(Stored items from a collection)
_ _ _ _

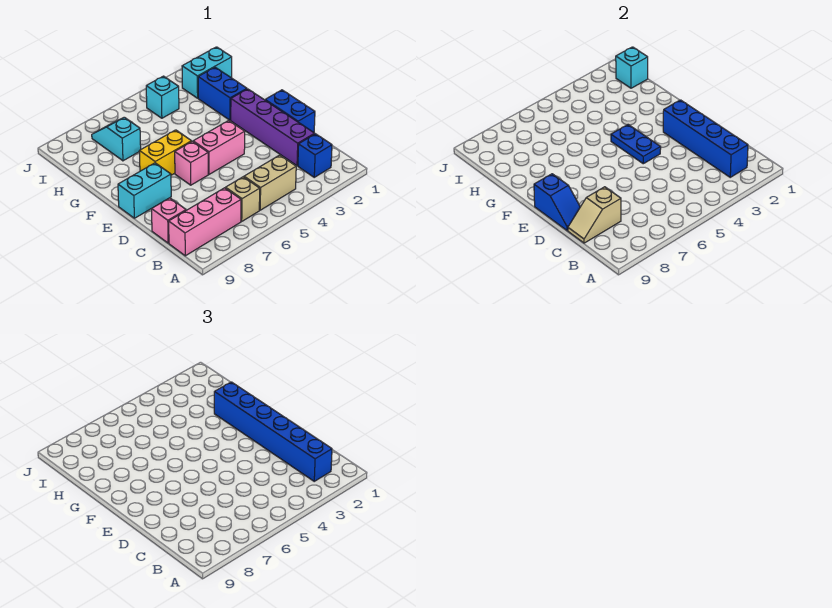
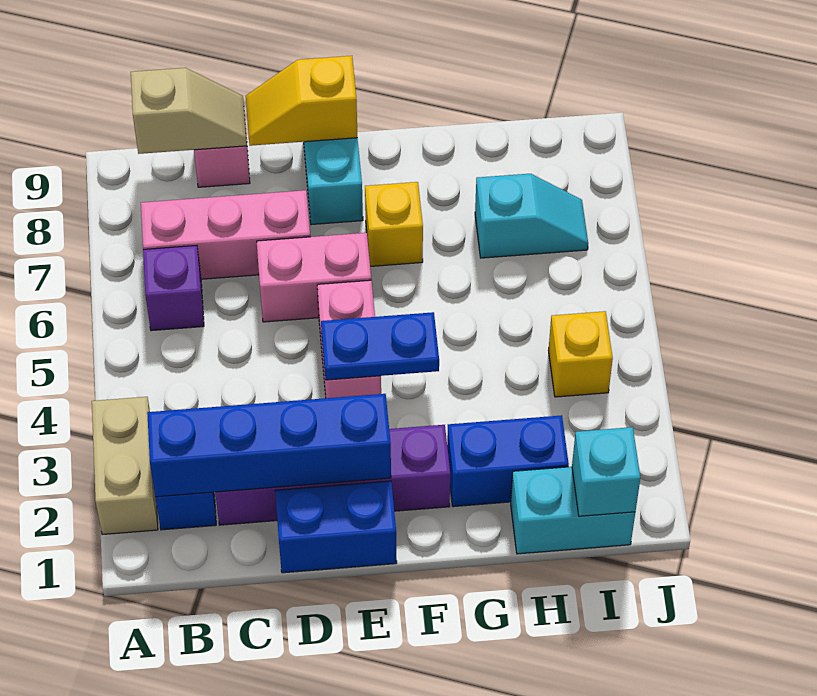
blue brick B2:G2 level 3 -> none
tan brick B4:B5 level 1 -> tan brick A2:A3 level 1
tan brick B6 level 1 -> purple brick B6 level 1
pink brick B7:B9 level 1 -> pink brick B7:D7 level 1
tan slope C8:C9 level 2 top 8 -> tan slope B9:C9 level 2 top B
blue slope D9:E9 level 2 top E -> yellow slope D9:E9 level 2 top E
pink brick E6 level 1 -> pink brick D6:E6 level 1
yellow brick F6:F7 level 1 -> yellow brick F7 level 1
cyan brick I1:I2 level 1 -> cyan brick H1:I1 level 1
cyan brick I4 level 1 -> yellow brick I4 level 1

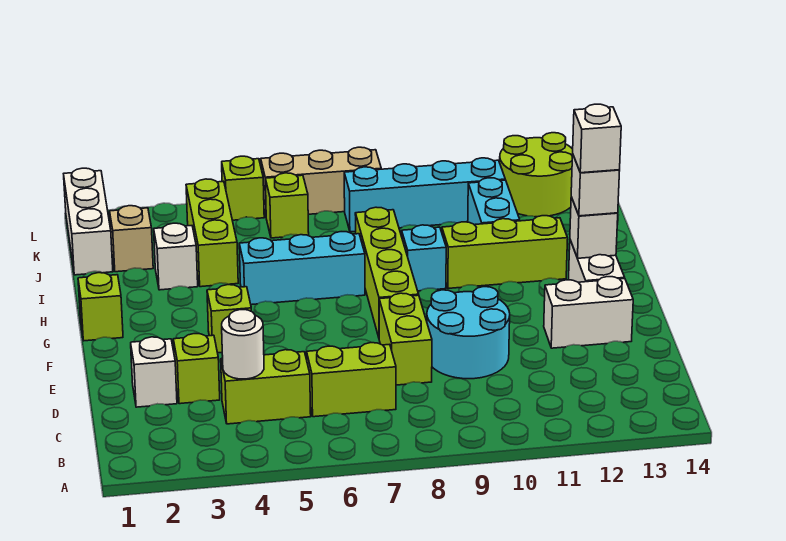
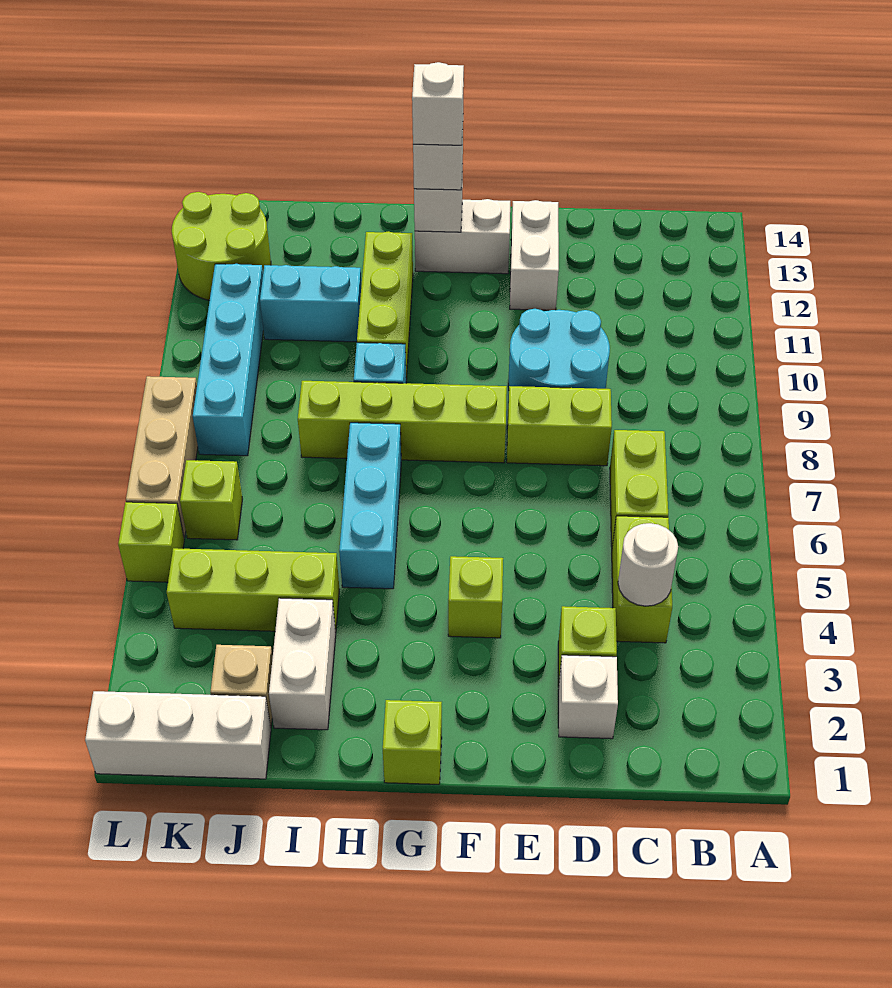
white brick I3 level 1 -> white brick I2:I3 level 1

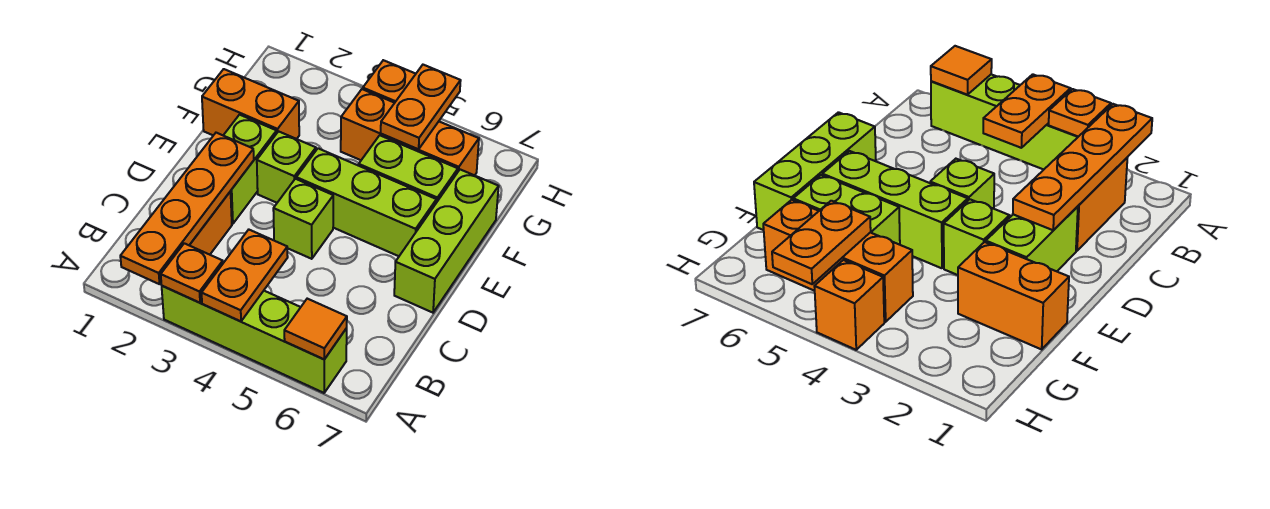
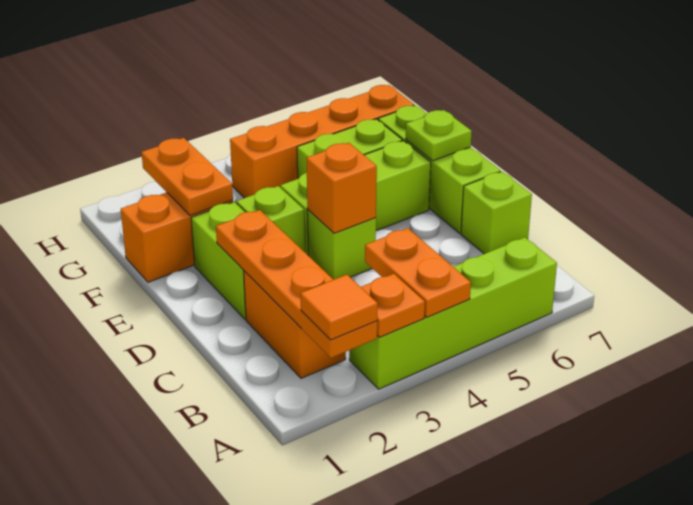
orange tile A6 level 2 -> orange tile A2 level 3
none -> lime brick C7 level 1
none -> lime plate E7 level 2
orange brick G4:G6 level 1 -> orange brick G4:G7 level 1
orange plate G5:H5 level 2 -> orange plate F2:G2 level 2
orange brick H4 level 1 -> orange brick D4 level 2

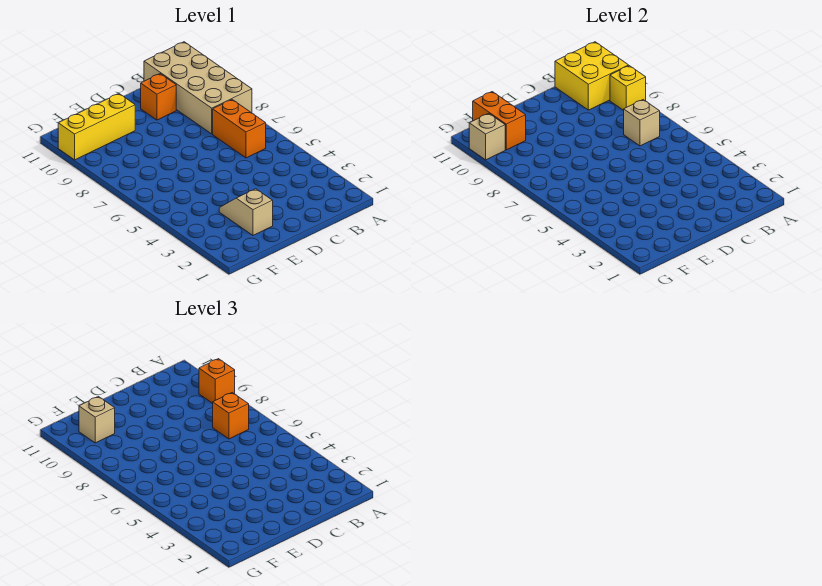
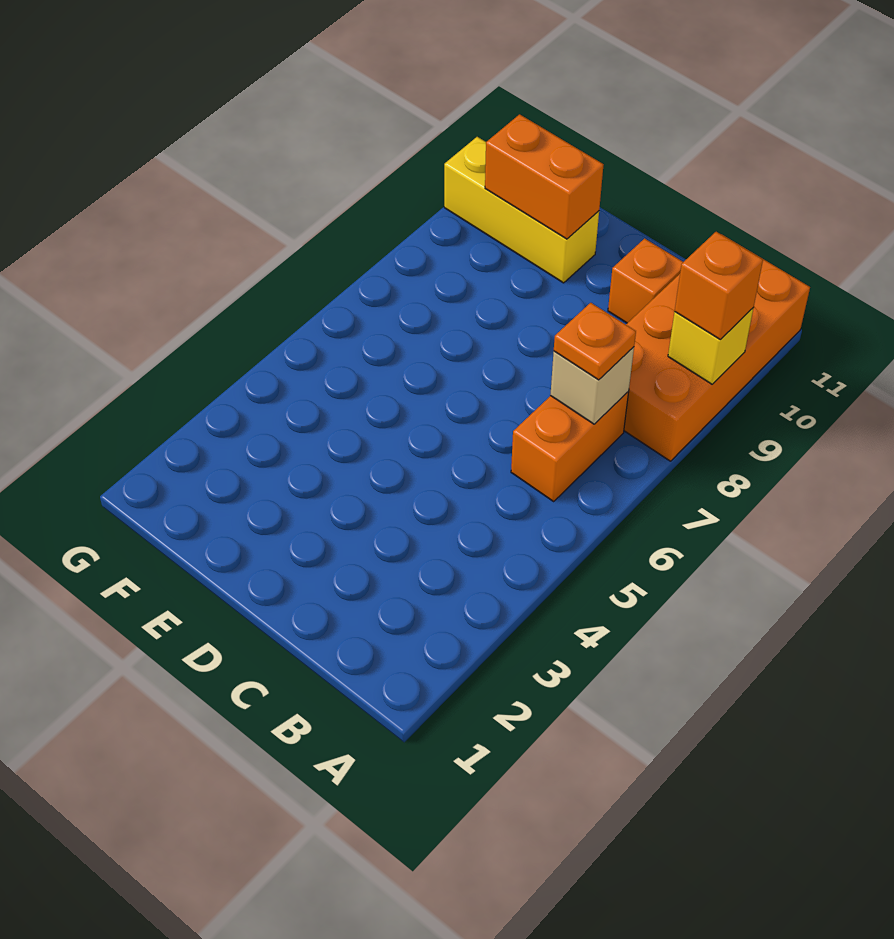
tan brick A8:B11 level 1 -> orange brick A8:B11 level 1
yellow brick A10:B11 level 2 -> none
orange brick B7 level 3 -> orange plate B7 level 3
tan slope E2:E3 level 1 top 2 -> none
orange brick F10:F11 level 2 -> orange brick E10:F10 level 2
tan brick F10 level 3 -> none
tan brick G10 level 2 -> none

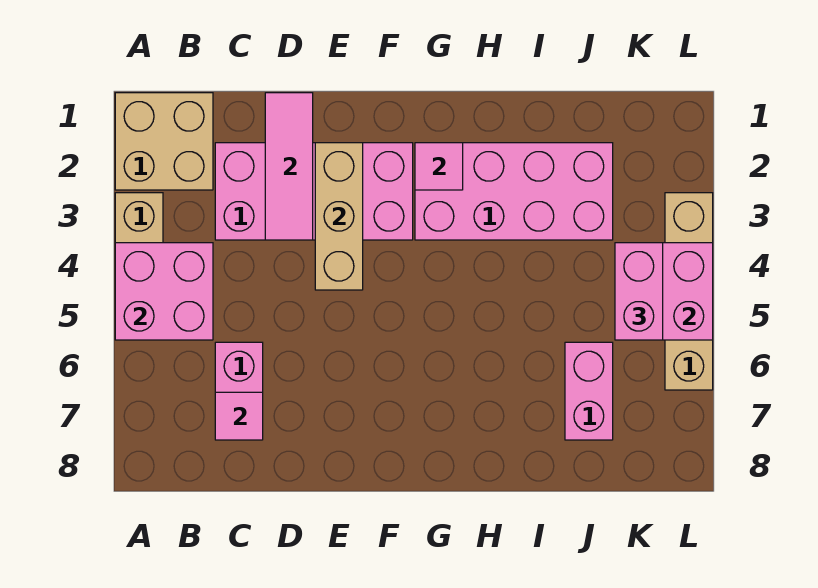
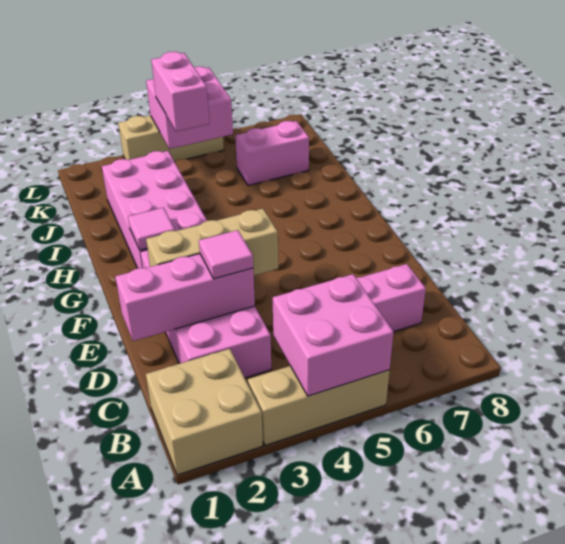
pink tile C7 level 2 -> pink tile D3 level 3
pink tile D1:D3 level 2 -> pink brick D1:D3 level 2
pink brick K4:K5 level 3 -> pink brick J4:K4 level 3
tan brick L3:L6 level 1 -> tan brick L3:L5 level 1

_ _ _ _

[WHAT IS EXPECTED]: Copy every line in the records above that contains the word "none".

[TASK SOLUTION]:
blue brick B2:G2 level 3 -> none
none -> lime brick C7 level 1
none -> lime plate E7 level 2
yellow brick A10:B11 level 2 -> none
tan slope E2:E3 level 1 top 2 -> none
tan brick F10 level 3 -> none
tan brick G10 level 2 -> none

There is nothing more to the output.